--- WORK REQUIRED ---
Could you print the listing again exactly, omitting the pictures?

────

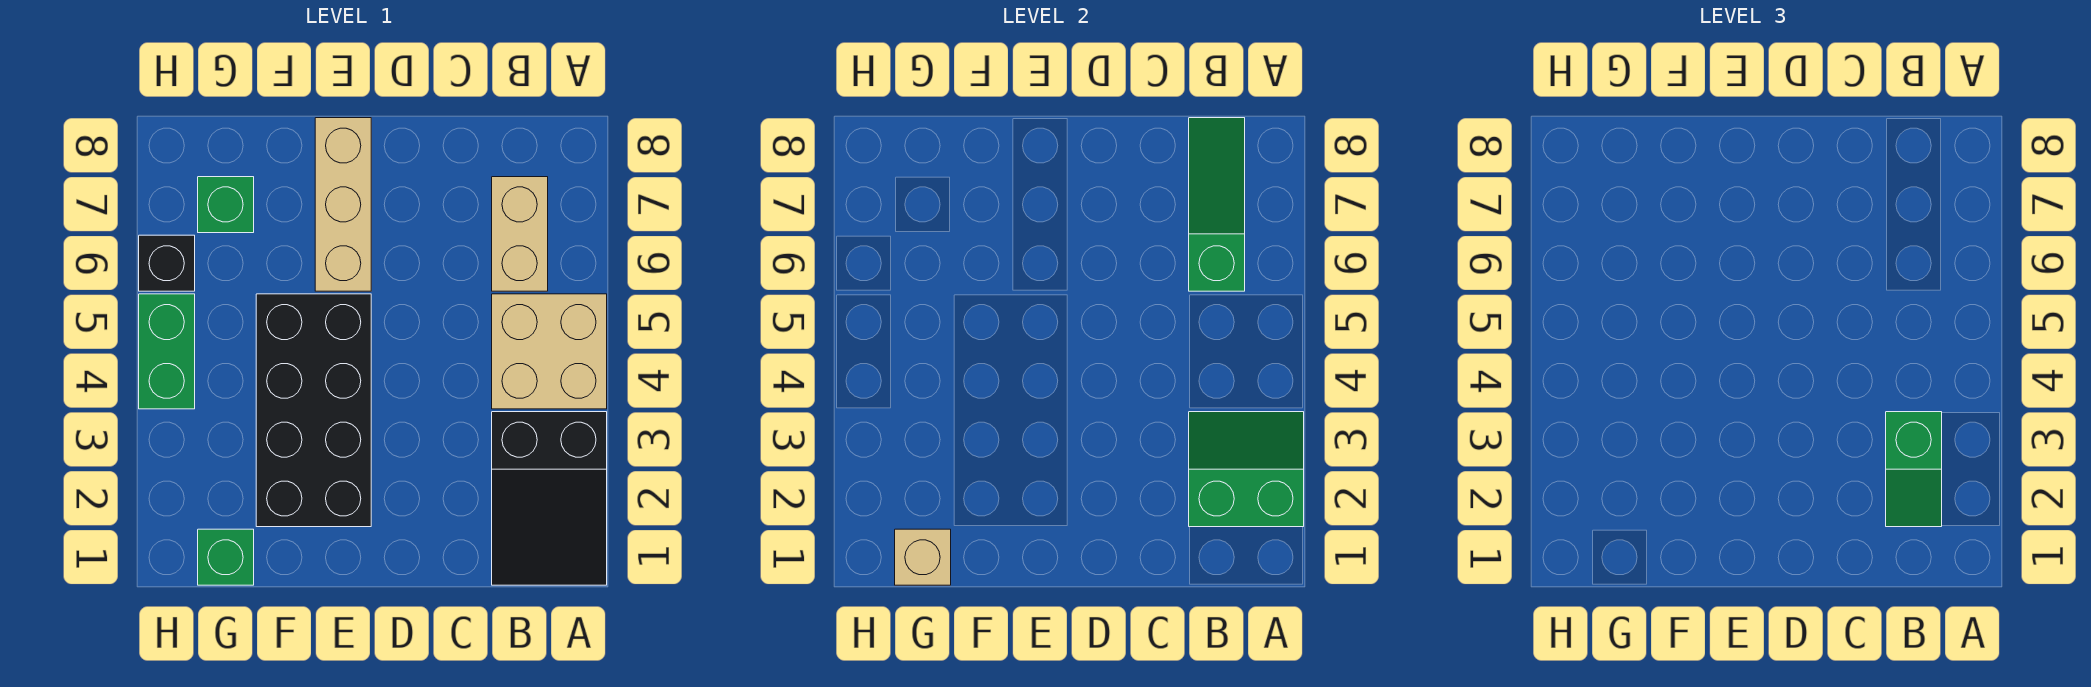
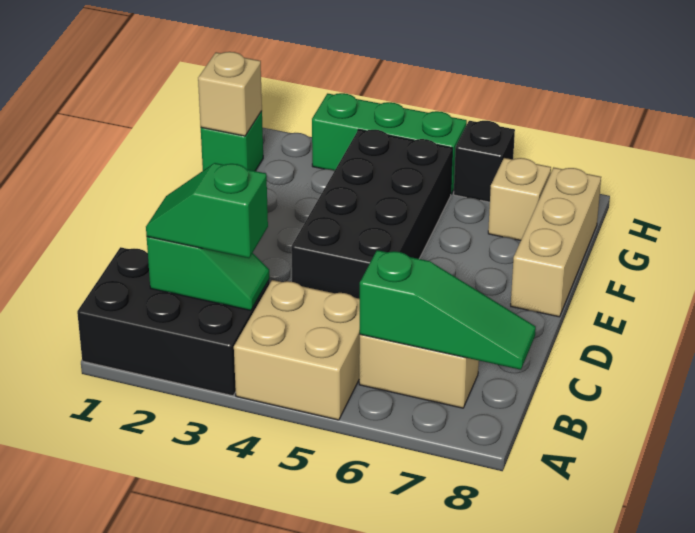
black slope A1:B3 level 1 top 3 -> black brick A1:B3 level 1
green slope A2:B3 level 2 top 2 -> green slope B2:B3 level 2 top 2
black brick E2:F5 level 1 -> black brick D4:G5 level 1
tan brick E6:E8 level 1 -> tan brick E8:G8 level 1
green brick G7 level 1 -> tan brick G7 level 1
green brick H4:H5 level 1 -> green brick H3:H5 level 1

────

--- WRITTEN RESPONSE ---
black slope A1:B3 level 1 top 3 -> black brick A1:B3 level 1
green slope A2:B3 level 2 top 2 -> green slope B2:B3 level 2 top 2
black brick E2:F5 level 1 -> black brick D4:G5 level 1
tan brick E6:E8 level 1 -> tan brick E8:G8 level 1
green brick G7 level 1 -> tan brick G7 level 1
green brick H4:H5 level 1 -> green brick H3:H5 level 1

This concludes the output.